Please retype the records below exactly as they appear, leaving out every picture.
☆ ☆ ☆ ☆ ☆
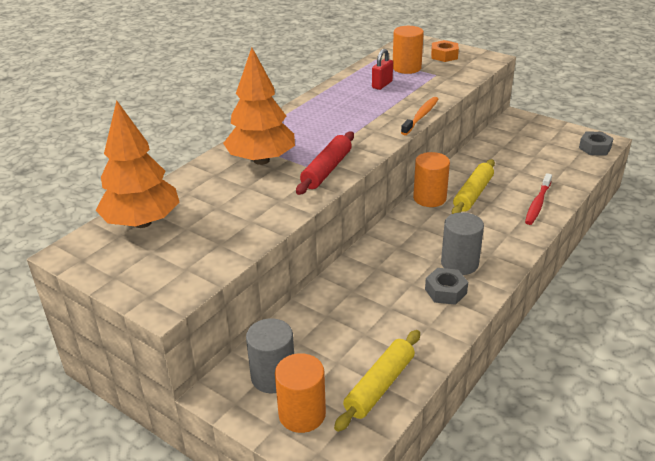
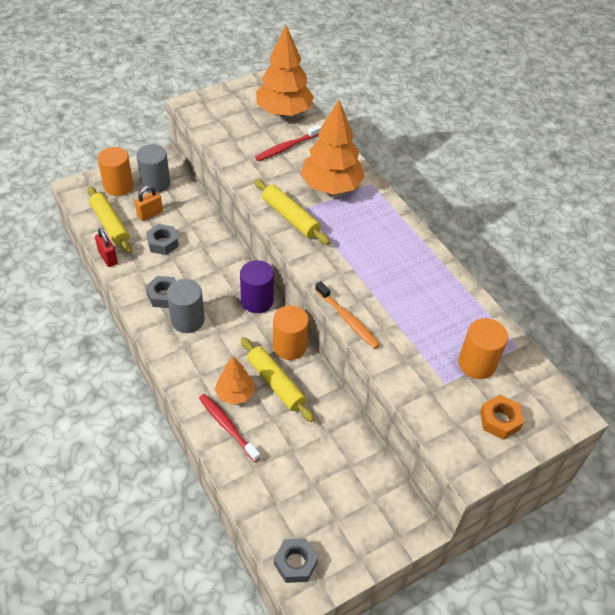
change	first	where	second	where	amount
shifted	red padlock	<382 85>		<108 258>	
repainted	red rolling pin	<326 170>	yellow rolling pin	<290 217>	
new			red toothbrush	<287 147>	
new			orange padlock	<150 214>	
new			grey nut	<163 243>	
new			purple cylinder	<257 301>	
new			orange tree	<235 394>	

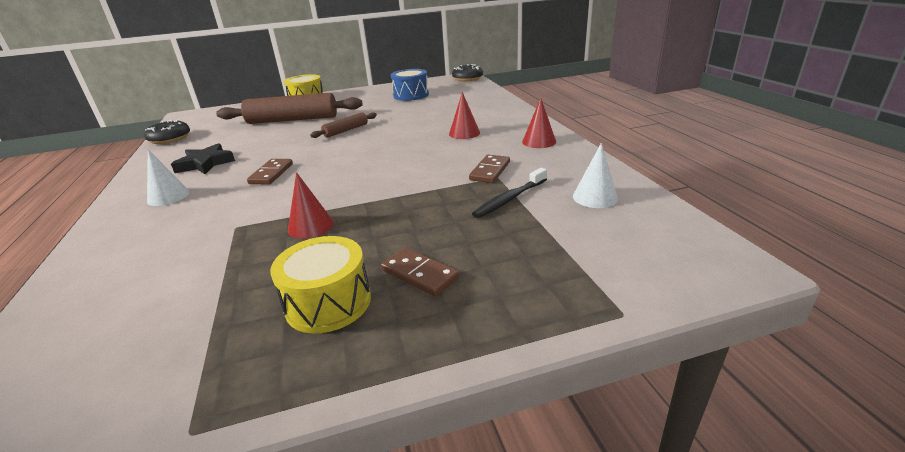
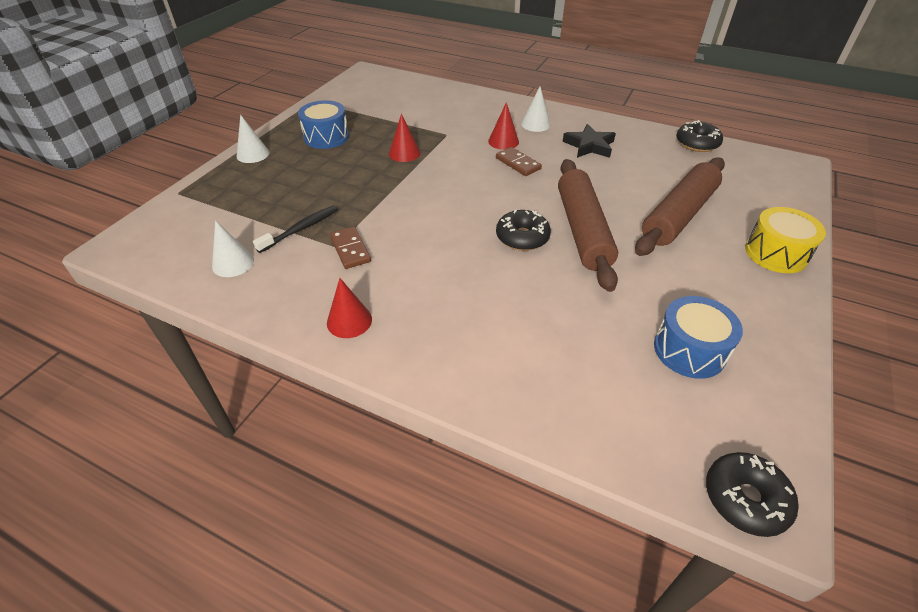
change	first	where	second	where	amount
shifted	red cone	<464 133>		<503 141>	
scaled	brown rolling pin	<346 130>		<582 230>	x2.03
rotated	black toothbrush	<509 199>		<301 229>	45 degrees clockwise
repainted	yellow drum	<328 302>	blue drum	<326 137>	
gone	brown domino	<419 274>			
new			white cone	<253 154>	
new			black donut	<522 237>	

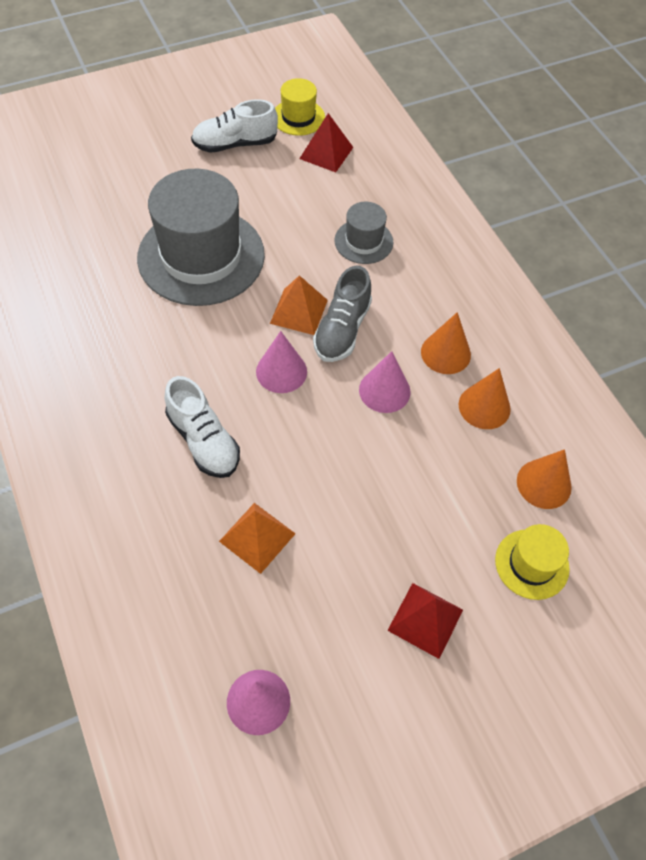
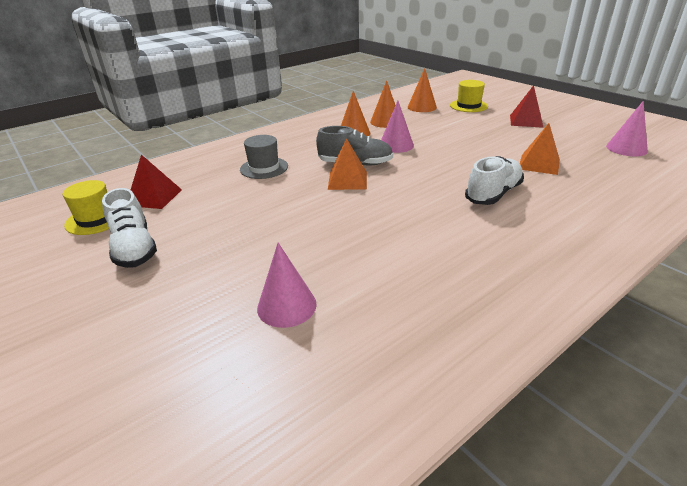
change	first	where	second	where	amount
gone	grey hat	<201 256>			
shifted	pink cone	<281 371>		<286 306>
☆ ☆ ☆ ☆ ☆
### SOLUTION TO THIS EXERCISE
change	first	where	second	where	amount
shifted	red padlock	<382 85>		<108 258>	
repainted	red rolling pin	<326 170>	yellow rolling pin	<290 217>	
new			red toothbrush	<287 147>	
new			orange padlock	<150 214>	
new			grey nut	<163 243>	
new			purple cylinder	<257 301>	
new			orange tree	<235 394>	

change	first	where	second	where	amount
shifted	red cone	<464 133>		<503 141>	
scaled	brown rolling pin	<346 130>		<582 230>	x2.03
rotated	black toothbrush	<509 199>		<301 229>	45 degrees clockwise
repainted	yellow drum	<328 302>	blue drum	<326 137>	
gone	brown domino	<419 274>			
new			white cone	<253 154>	
new			black donut	<522 237>	

change	first	where	second	where	amount
gone	grey hat	<201 256>			
shifted	pink cone	<281 371>		<286 306>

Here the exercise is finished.